▸ DATA IN THIS EXERCISE:
+===+

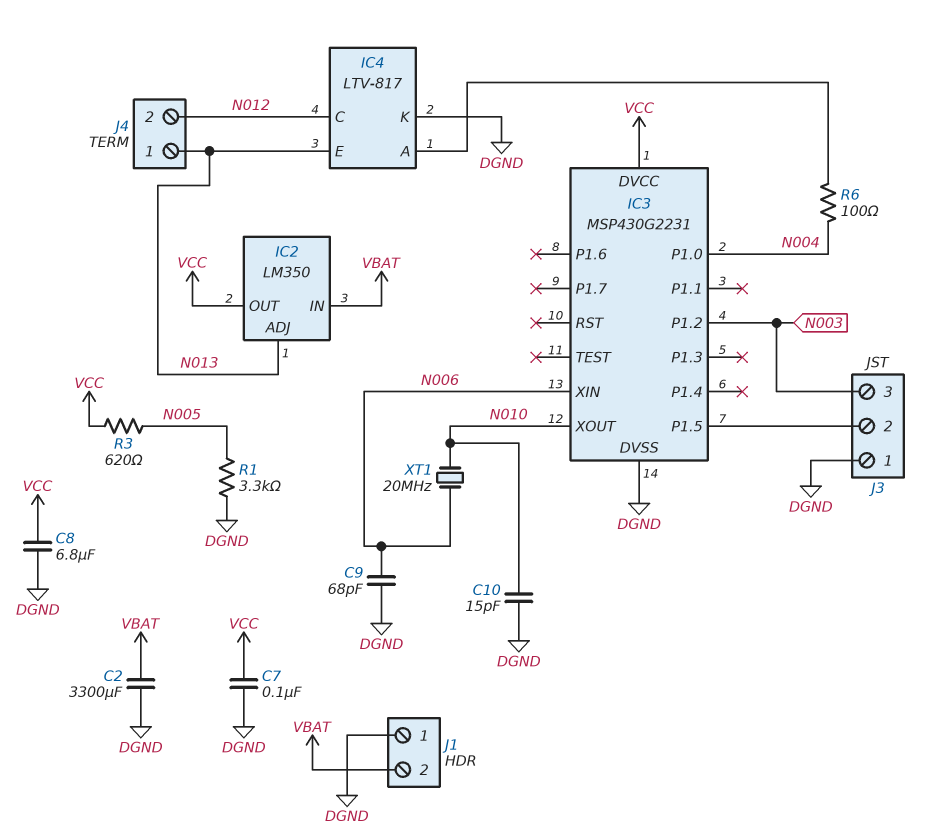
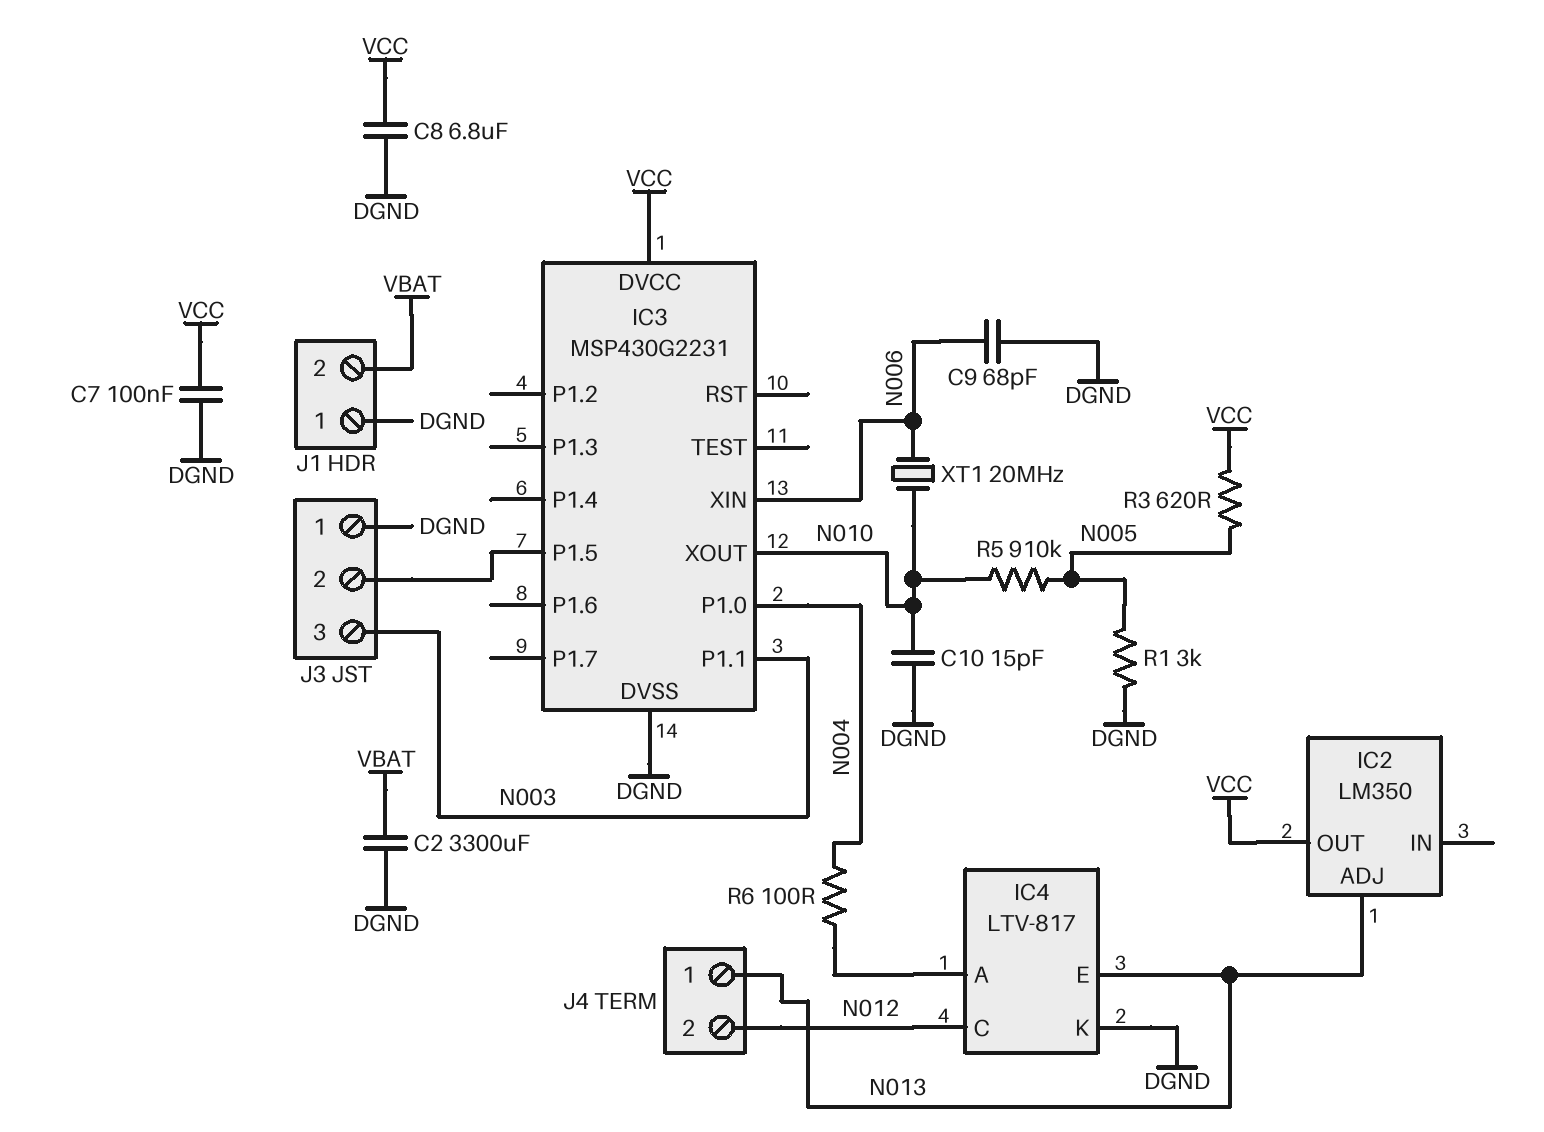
IC2 pin IN: VBAT -> none
IC3 pin P1.1: none -> N003
IC3 pin P1.2: N003 -> none
R1: 3.3k (DGND, N005) -> 3k (DGND, N005)
R5: none -> 910k (N005, N010)

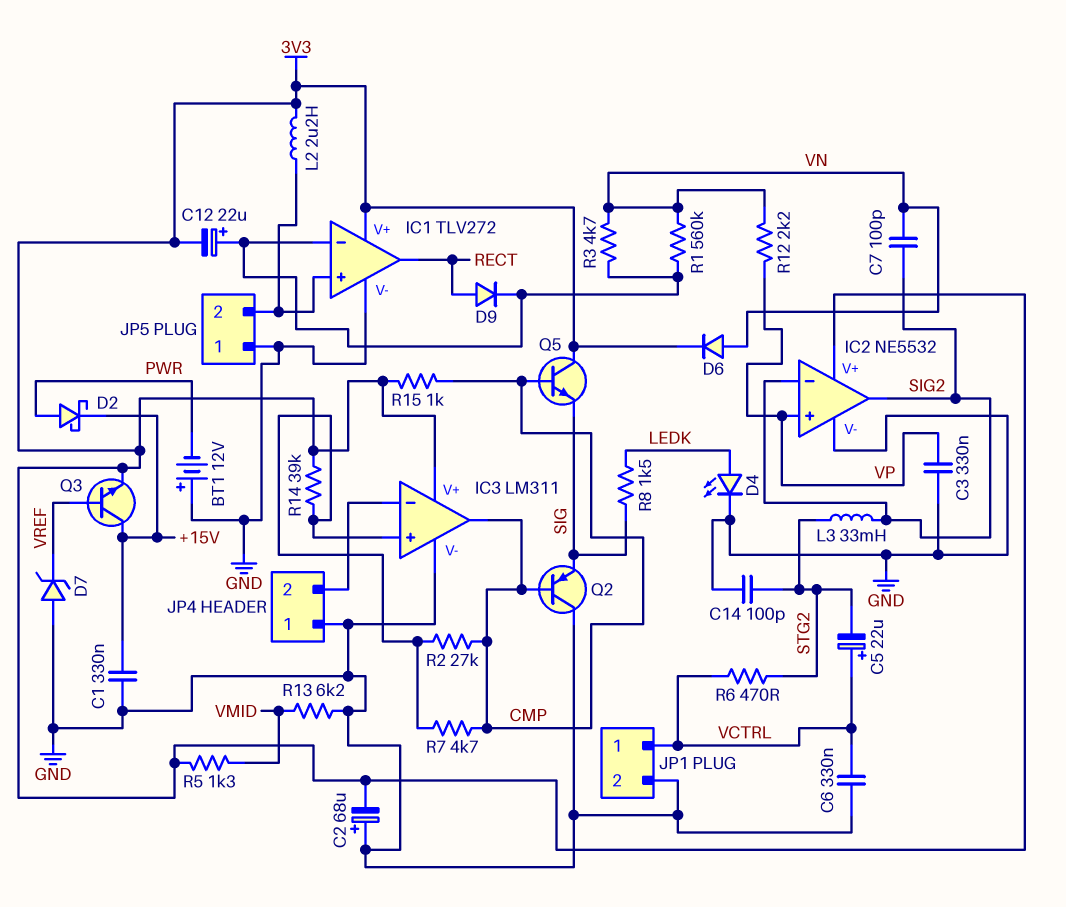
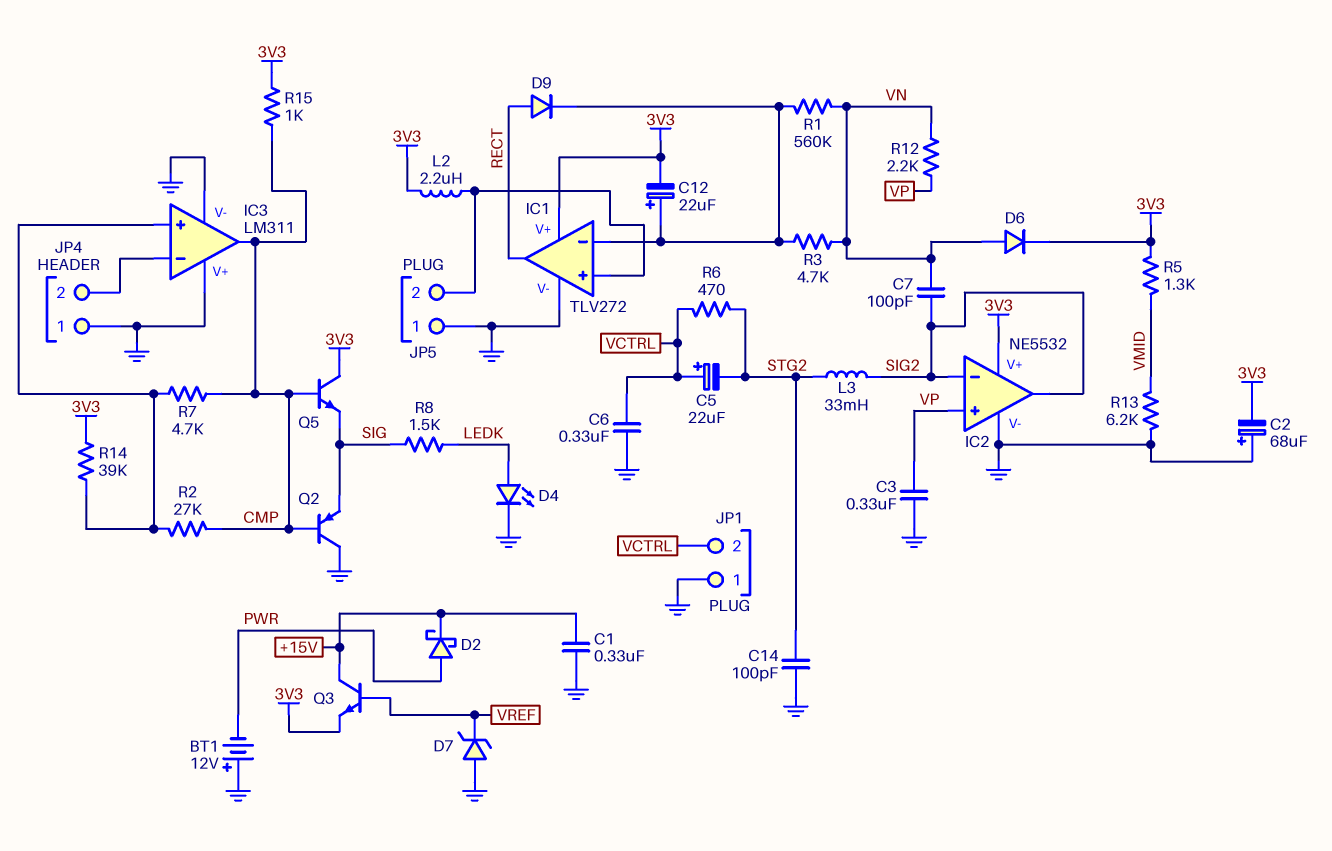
IC3 pin V+: 3V3 -> GND
JP1 pin 1: VCTRL -> GND
JP1 pin 2: GND -> VCTRL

+===+

Write out every record above exactly as it stands, but leave out the pictures.

▸ OUTPUT FOR THIS EXERCISE:
IC2 pin IN: VBAT -> none
IC3 pin P1.1: none -> N003
IC3 pin P1.2: N003 -> none
R1: 3.3k (DGND, N005) -> 3k (DGND, N005)
R5: none -> 910k (N005, N010)

IC3 pin V+: 3V3 -> GND
JP1 pin 1: VCTRL -> GND
JP1 pin 2: GND -> VCTRL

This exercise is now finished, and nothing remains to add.